What you need to do ->
Go through the material below and copy each line where the word "frying" appears.

Material provided ->
# # # # #
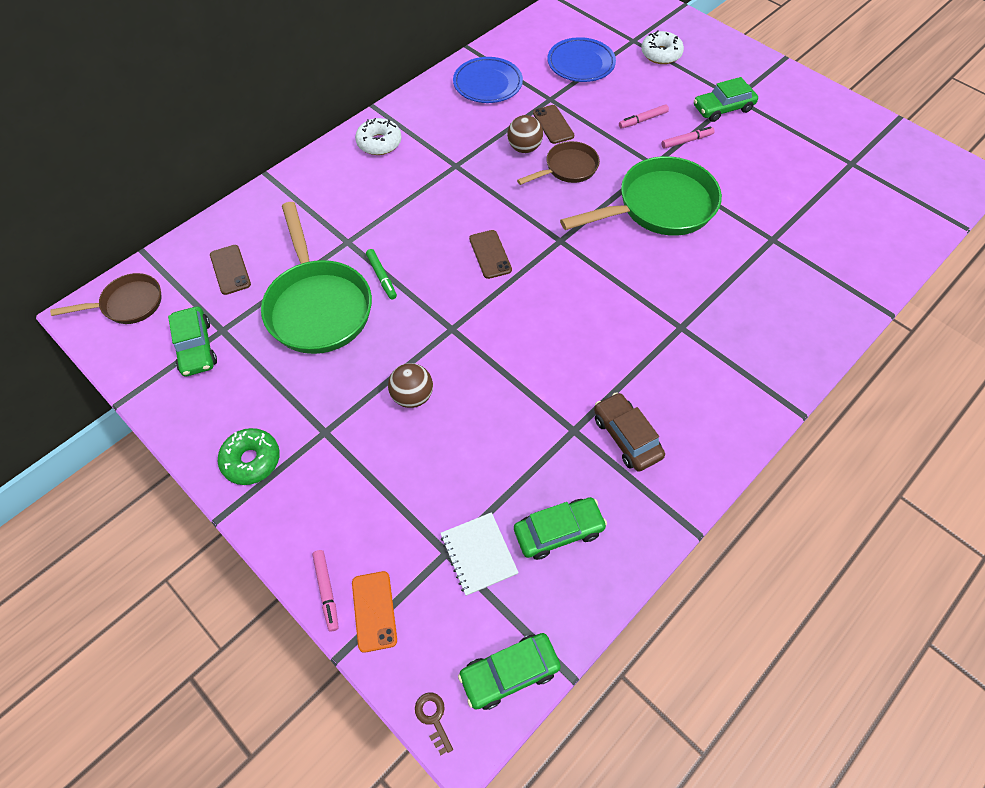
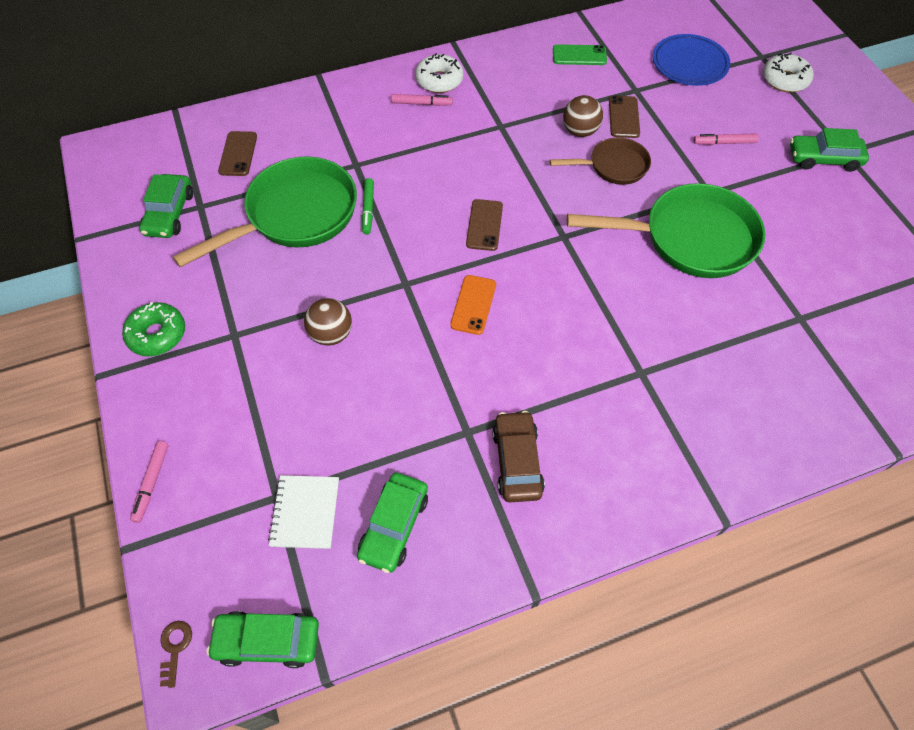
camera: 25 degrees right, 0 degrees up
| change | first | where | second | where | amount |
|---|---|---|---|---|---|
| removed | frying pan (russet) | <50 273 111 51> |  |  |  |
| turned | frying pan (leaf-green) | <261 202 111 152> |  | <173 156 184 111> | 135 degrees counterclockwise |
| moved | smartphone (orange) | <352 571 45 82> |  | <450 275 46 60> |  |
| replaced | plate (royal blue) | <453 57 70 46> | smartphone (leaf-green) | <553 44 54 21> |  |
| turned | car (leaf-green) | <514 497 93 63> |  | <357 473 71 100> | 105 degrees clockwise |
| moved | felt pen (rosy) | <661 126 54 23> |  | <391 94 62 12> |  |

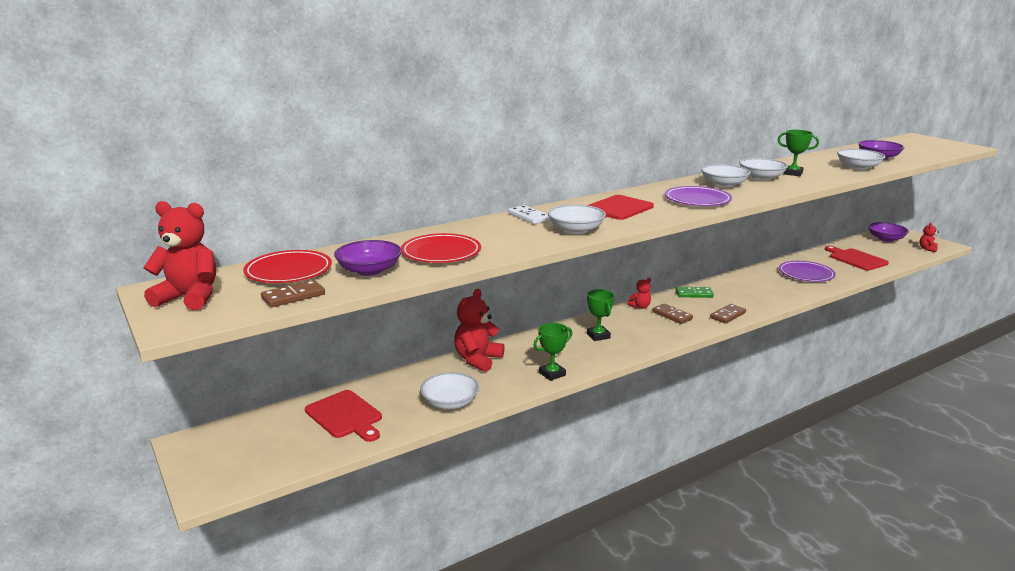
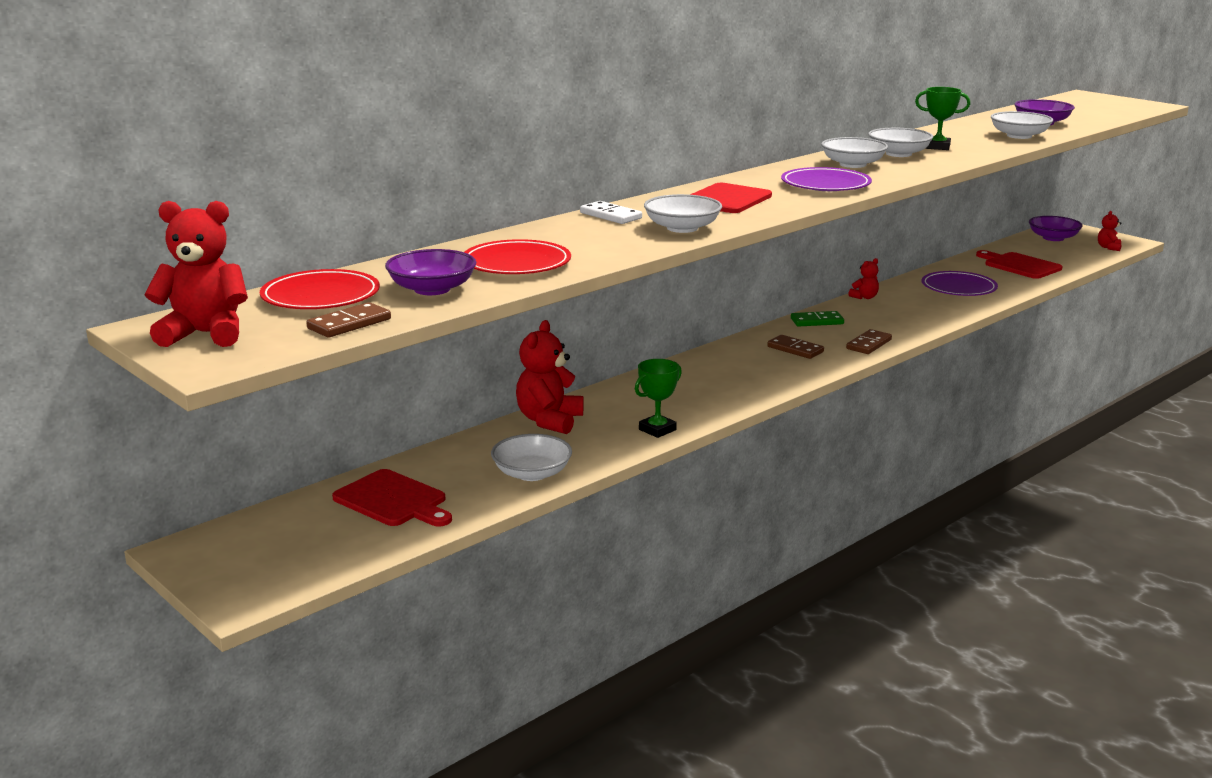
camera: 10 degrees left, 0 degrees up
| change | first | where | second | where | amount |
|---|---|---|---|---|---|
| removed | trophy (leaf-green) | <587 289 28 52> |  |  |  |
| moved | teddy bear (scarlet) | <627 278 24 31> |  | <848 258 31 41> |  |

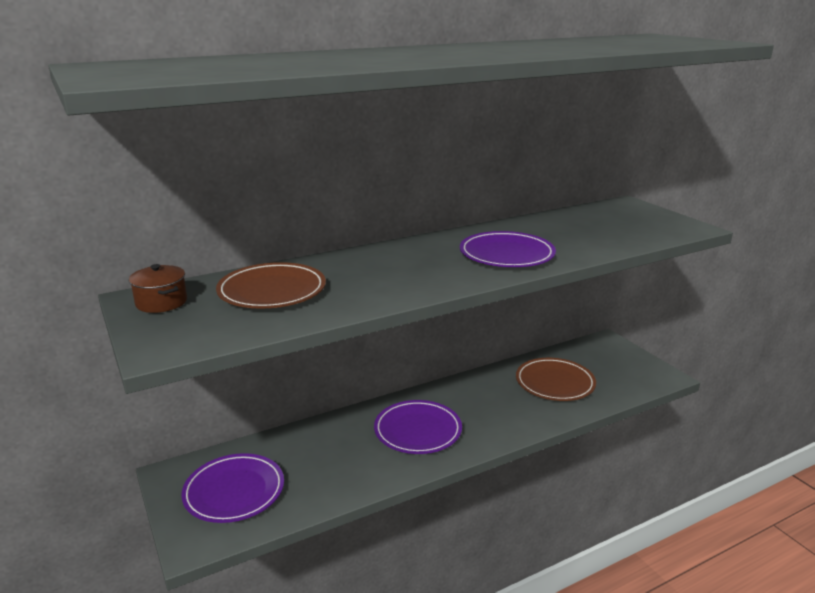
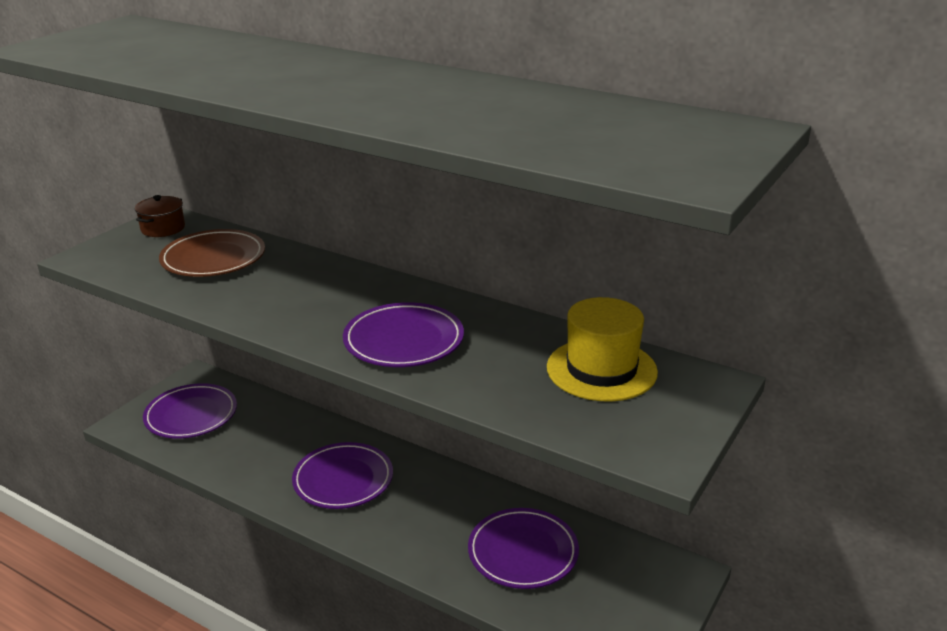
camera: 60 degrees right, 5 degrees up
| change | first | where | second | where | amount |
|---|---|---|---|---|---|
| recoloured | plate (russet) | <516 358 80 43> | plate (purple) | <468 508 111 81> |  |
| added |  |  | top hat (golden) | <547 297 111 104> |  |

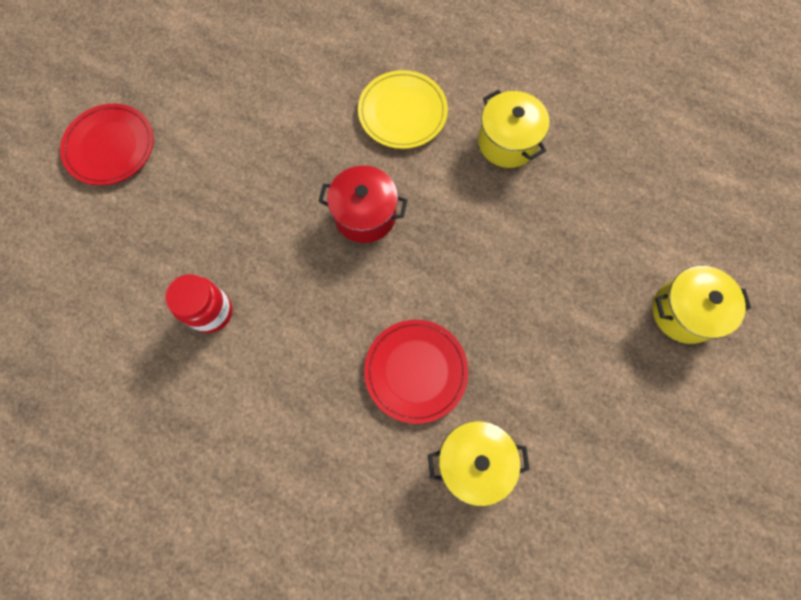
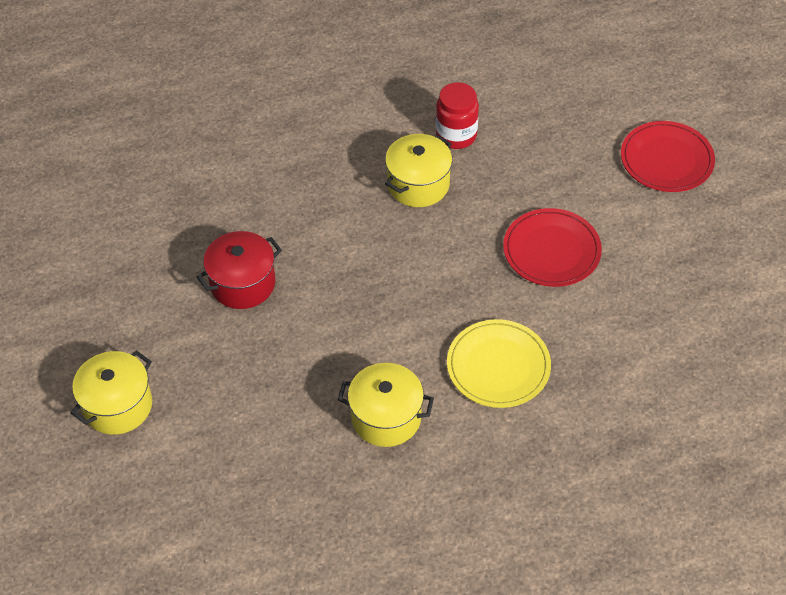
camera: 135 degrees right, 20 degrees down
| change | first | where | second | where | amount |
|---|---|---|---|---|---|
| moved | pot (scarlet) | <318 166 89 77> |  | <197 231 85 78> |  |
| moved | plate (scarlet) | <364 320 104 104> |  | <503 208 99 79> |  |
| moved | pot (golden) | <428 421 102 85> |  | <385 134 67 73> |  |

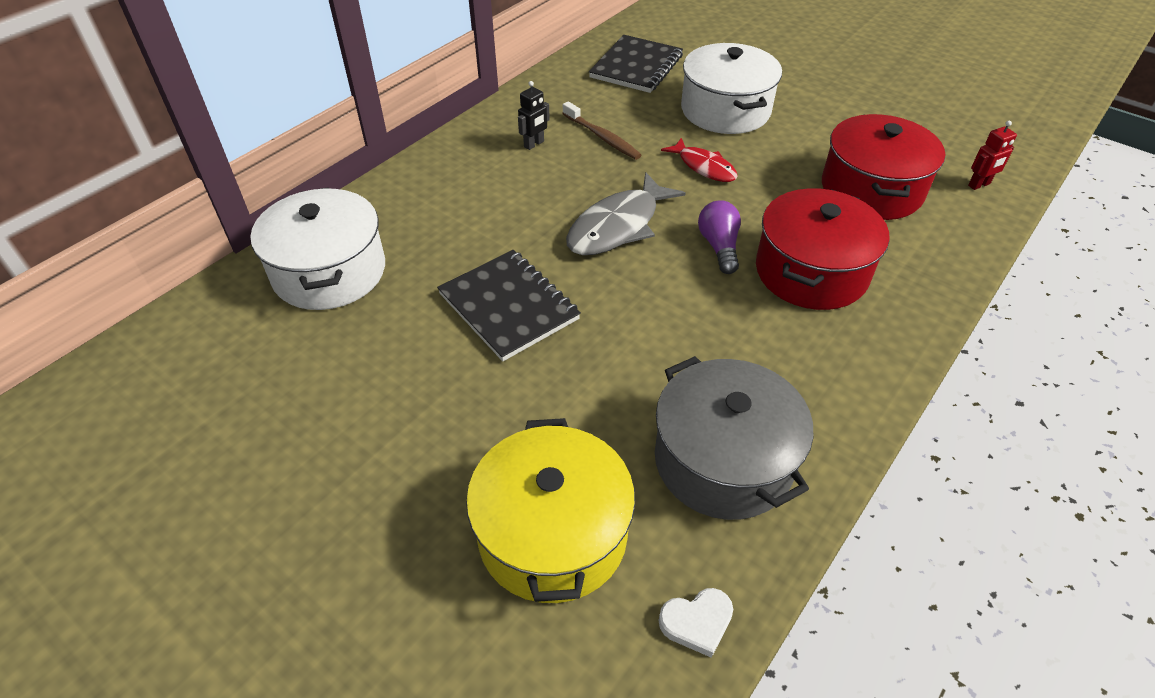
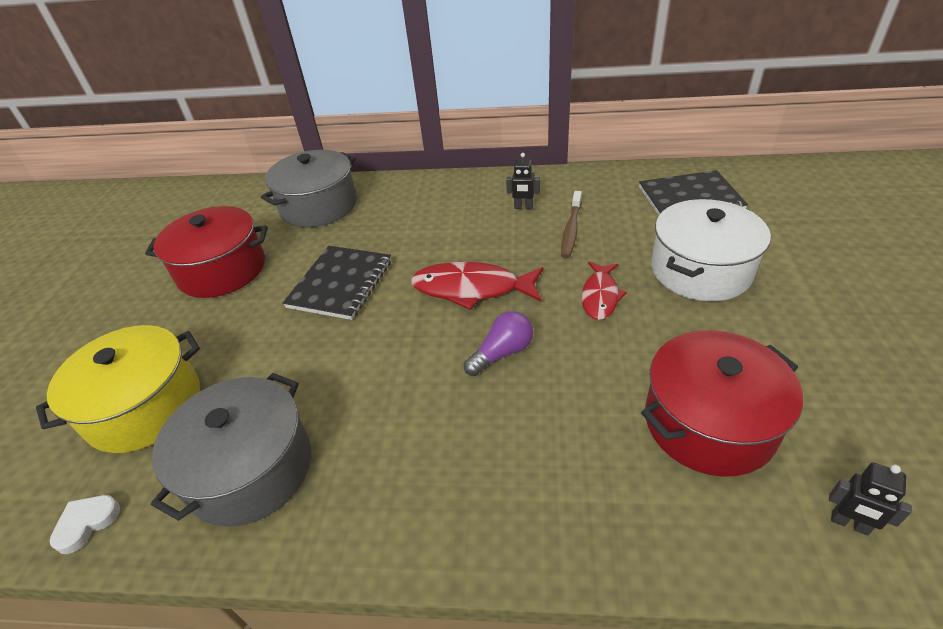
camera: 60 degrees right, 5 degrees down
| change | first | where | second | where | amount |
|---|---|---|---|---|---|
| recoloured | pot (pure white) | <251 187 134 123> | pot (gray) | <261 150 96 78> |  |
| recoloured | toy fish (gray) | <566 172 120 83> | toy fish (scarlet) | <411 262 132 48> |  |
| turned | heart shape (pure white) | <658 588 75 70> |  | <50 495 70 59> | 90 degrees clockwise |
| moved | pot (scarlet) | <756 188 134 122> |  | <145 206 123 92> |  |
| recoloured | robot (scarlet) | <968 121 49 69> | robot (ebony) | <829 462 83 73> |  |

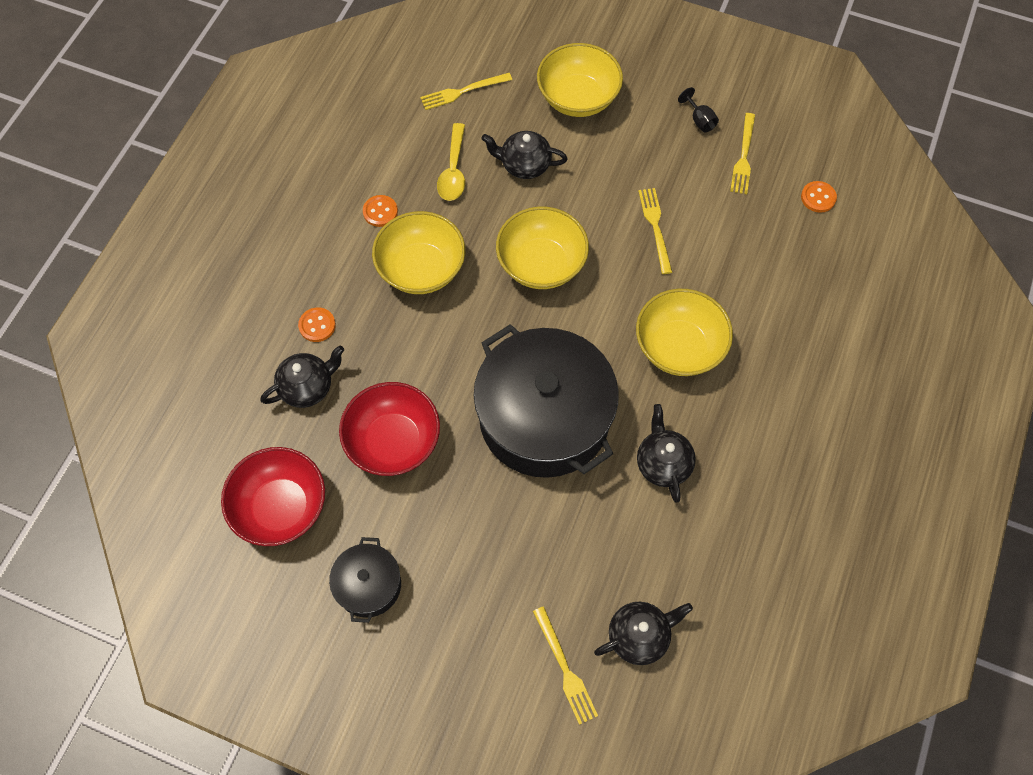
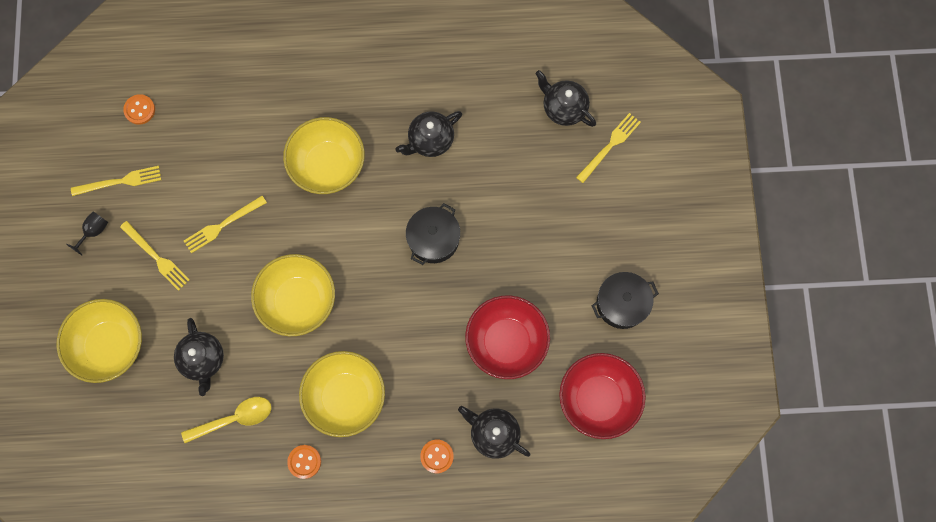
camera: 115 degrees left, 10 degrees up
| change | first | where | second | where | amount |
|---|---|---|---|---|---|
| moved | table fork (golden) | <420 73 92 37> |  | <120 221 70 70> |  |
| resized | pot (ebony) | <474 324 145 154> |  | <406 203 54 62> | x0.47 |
# # # # #
Task solution ->
| removed | frying pan (russet) | <50 273 111 51> |  |  |  |
| turned | frying pan (leaf-green) | <261 202 111 152> |  | <173 156 184 111> | 135 degrees counterclockwise |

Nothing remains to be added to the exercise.